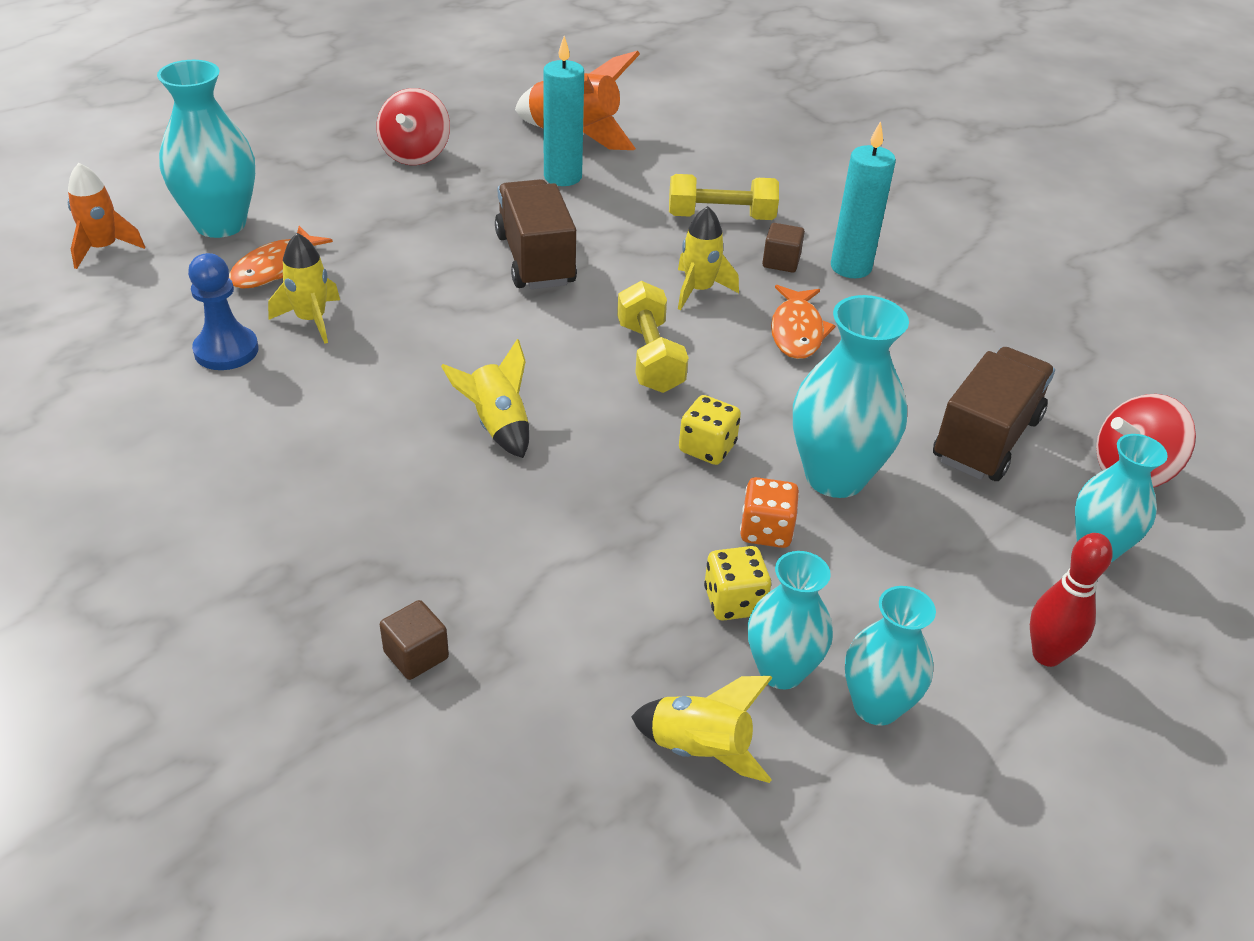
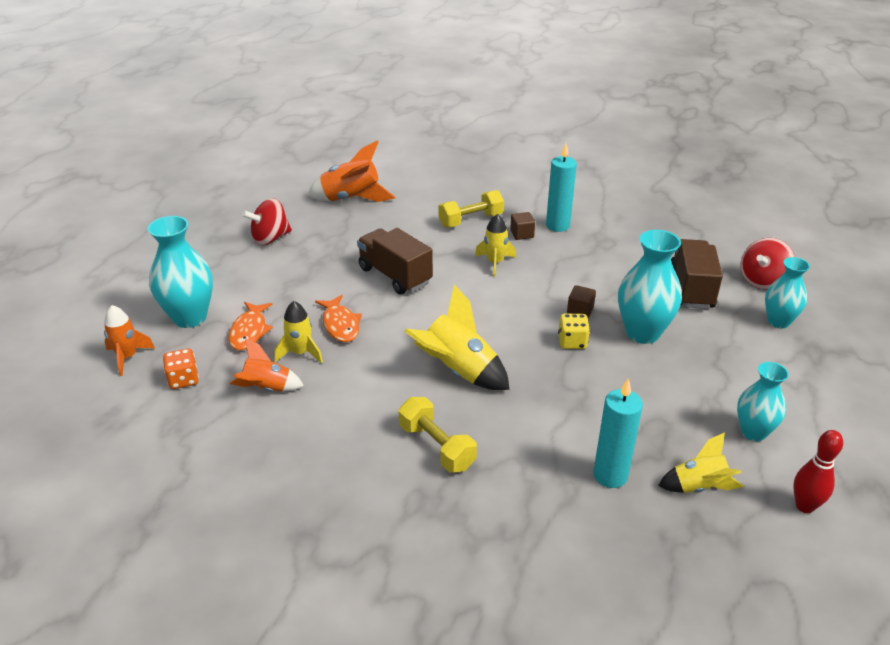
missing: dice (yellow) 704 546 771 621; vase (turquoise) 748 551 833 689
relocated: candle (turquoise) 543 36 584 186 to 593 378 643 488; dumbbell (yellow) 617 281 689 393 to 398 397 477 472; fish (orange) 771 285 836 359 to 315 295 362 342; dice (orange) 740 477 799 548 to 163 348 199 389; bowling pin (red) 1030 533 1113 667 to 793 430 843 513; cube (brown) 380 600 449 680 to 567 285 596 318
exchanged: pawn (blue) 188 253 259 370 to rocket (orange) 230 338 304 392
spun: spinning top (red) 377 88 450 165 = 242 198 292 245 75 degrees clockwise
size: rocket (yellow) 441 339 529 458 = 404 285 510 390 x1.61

Task: Nothing but the listing, copied exactly and stripped of its images, should appear in the response.

Answer area:
missing: dice (yellow) 704 546 771 621; vase (turquoise) 748 551 833 689
relocated: candle (turquoise) 543 36 584 186 to 593 378 643 488; dumbbell (yellow) 617 281 689 393 to 398 397 477 472; fish (orange) 771 285 836 359 to 315 295 362 342; dice (orange) 740 477 799 548 to 163 348 199 389; bowling pin (red) 1030 533 1113 667 to 793 430 843 513; cube (brown) 380 600 449 680 to 567 285 596 318
exchanged: pawn (blue) 188 253 259 370 to rocket (orange) 230 338 304 392
spun: spinning top (red) 377 88 450 165 = 242 198 292 245 75 degrees clockwise
size: rocket (yellow) 441 339 529 458 = 404 285 510 390 x1.61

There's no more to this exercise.